[Opening Material for the task section]
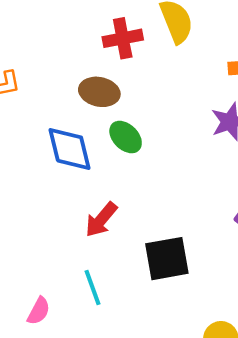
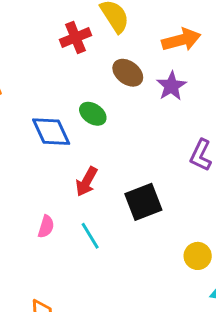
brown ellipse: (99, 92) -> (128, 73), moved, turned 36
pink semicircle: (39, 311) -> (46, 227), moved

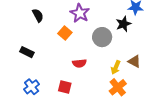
[Closing Material for the task section]
[Opening Material for the task section]
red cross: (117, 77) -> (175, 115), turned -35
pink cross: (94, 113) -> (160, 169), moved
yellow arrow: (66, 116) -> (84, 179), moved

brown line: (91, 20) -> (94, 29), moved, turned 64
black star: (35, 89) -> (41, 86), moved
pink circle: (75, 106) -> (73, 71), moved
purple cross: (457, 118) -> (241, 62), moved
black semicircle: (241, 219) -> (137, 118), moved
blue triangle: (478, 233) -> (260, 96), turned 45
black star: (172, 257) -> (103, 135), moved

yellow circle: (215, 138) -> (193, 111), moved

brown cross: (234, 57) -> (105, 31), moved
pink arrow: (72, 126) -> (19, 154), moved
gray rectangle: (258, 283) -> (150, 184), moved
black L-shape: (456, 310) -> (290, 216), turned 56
[Closing Material for the task section]
Goal of the exercise -
Please go through the entries and show every line with the word "star".

Problem solution -
black star: (35, 89) -> (41, 86), moved
black star: (172, 257) -> (103, 135), moved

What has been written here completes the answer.